Required action: Each line of the listing that contains "purple" should be found and copied.

Given information:
= = = =
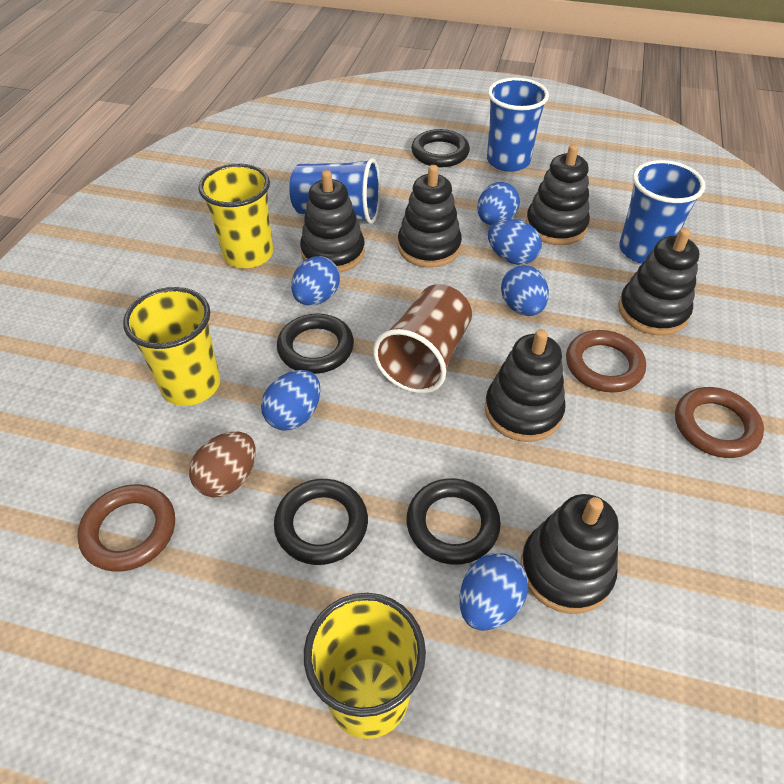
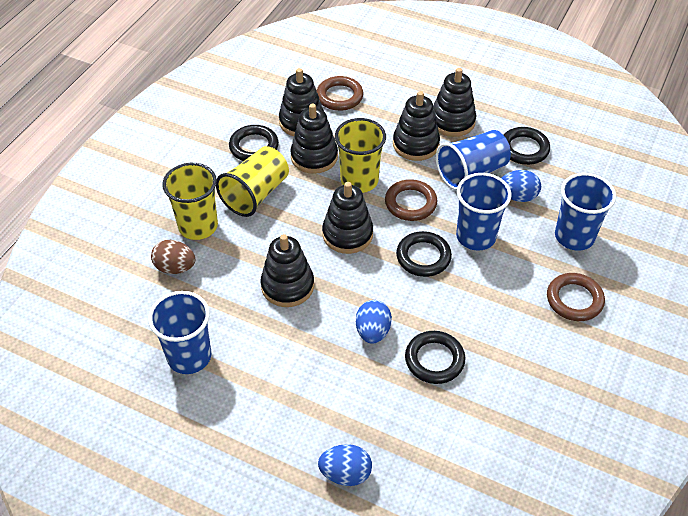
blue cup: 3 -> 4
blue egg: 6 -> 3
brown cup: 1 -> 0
= = = =
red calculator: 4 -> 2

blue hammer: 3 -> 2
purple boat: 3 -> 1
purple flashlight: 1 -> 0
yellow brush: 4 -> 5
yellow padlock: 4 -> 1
= = = =
Worked solution:
purple boat: 3 -> 1
purple flashlight: 1 -> 0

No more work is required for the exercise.